▶ WHAT YOU SHOULD DO: Every line holding the string "grey" is to be copied from the entries below.

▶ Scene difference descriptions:
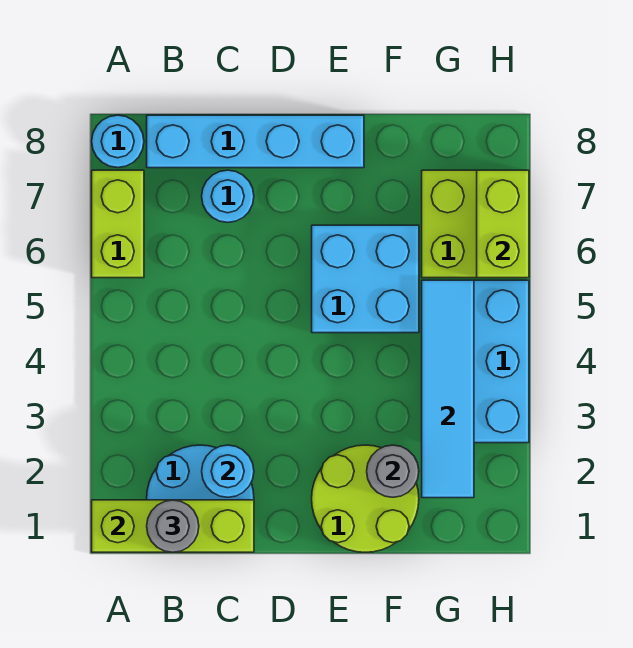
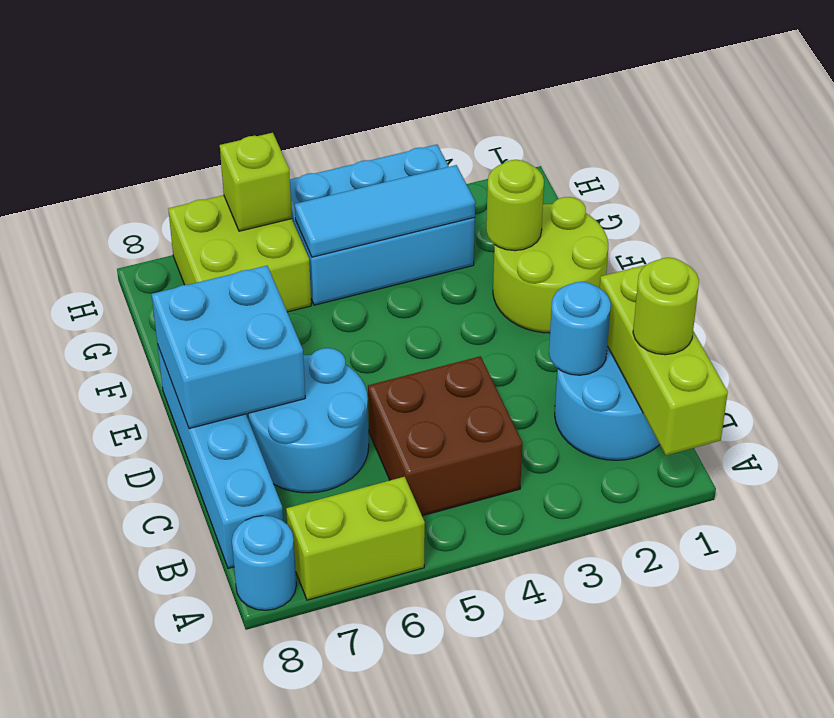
grey 1x1 round brick [147,500,199,552] -> lime 1x1 round brick [633,258,699,355]
none -> brown 2x2 brick [368,356,523,516]
cyan 1x1 round brick [202,170,254,223] -> cyan 2x2 round brick [248,348,369,493]
cyan 2x2 brick [312,225,419,333] -> cyan 2x2 brick moved to [152,266,305,429]
grey 1x1 round brick [367,445,419,497] -> lime 1x1 round brick [486,160,544,251]
cyan 1x4 tile [422,280,474,498] -> cyan 1x3 tile [295,165,475,257]
lime 1x2 brick [477,170,529,278] -> lime 1x1 brick [220,133,292,231]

▶ WRITTEN SOLUTION:
grey 1x1 round brick [147,500,199,552] -> lime 1x1 round brick [633,258,699,355]
grey 1x1 round brick [367,445,419,497] -> lime 1x1 round brick [486,160,544,251]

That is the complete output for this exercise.